START Data provided
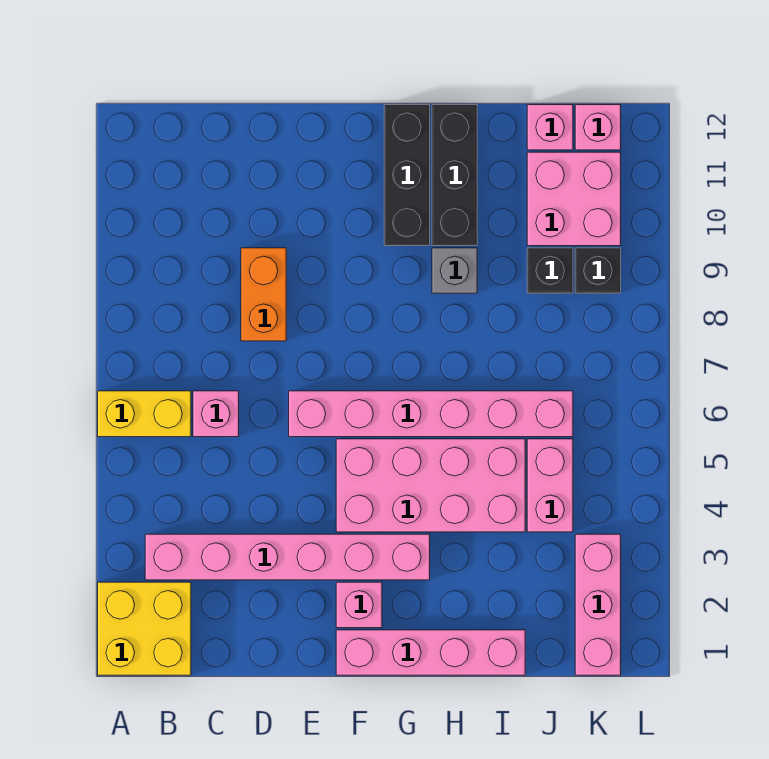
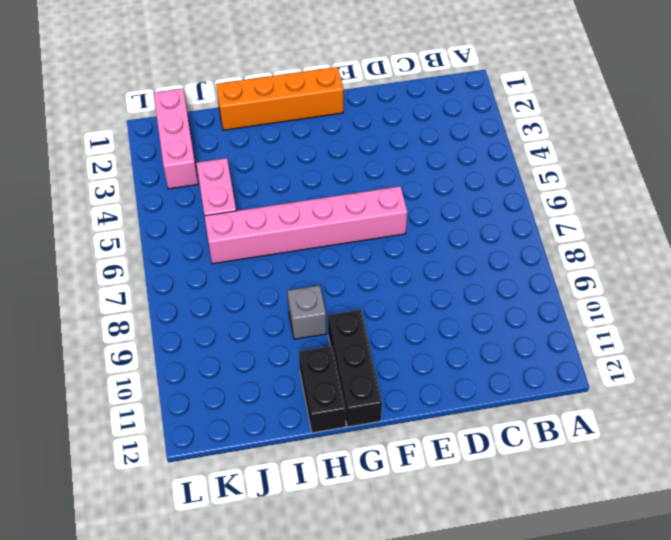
orange brick F1:I1 level 1 -> pink brick F1:I1 level 1
black brick H11:H12 level 1 -> black brick H10:H12 level 1
none -> yellow brick A1:B2 level 1
none -> yellow brick A6:B6 level 1
none -> pink brick B3:G3 level 1

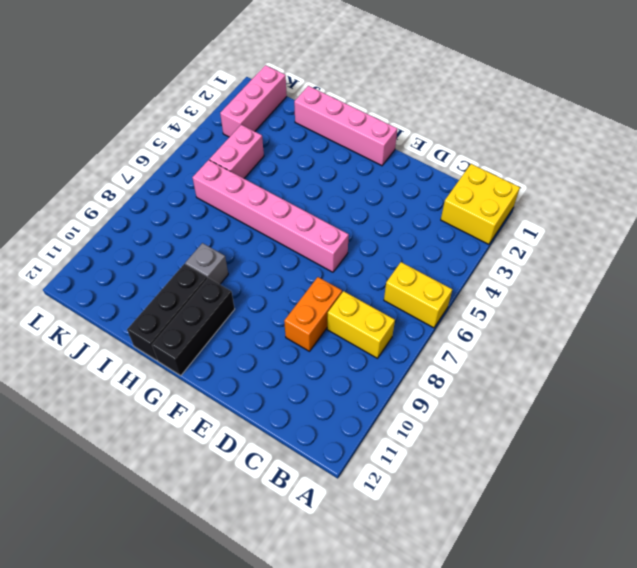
yellow brick B8:C8 level 1 -> none
none -> pink brick B3:G3 level 1
none -> pink brick C6 level 1
none -> pink brick F2 level 1

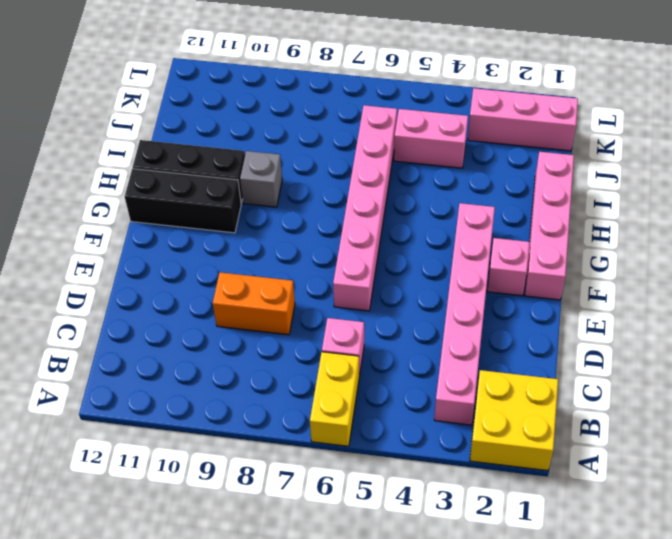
none -> pink brick F4:I5 level 1
none -> black brick J9 level 1
none -> pink brick J10:K11 level 1

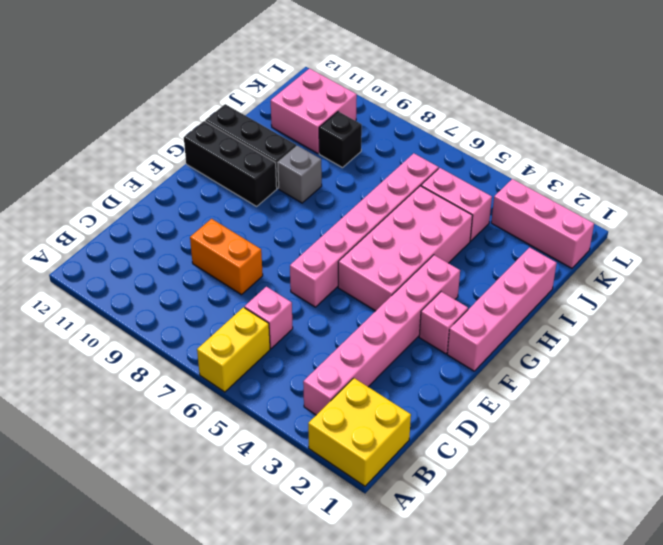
none -> pink brick J12 level 1
none -> black brick K9 level 1
none -> pink brick K12 level 1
END Data provided
## Instructions to follow
In the answer, include exactly the lines from the line containing "none -> black brick K9 level 1" through the end of the data, and nothing else.

## Result below
none -> black brick K9 level 1
none -> pink brick K12 level 1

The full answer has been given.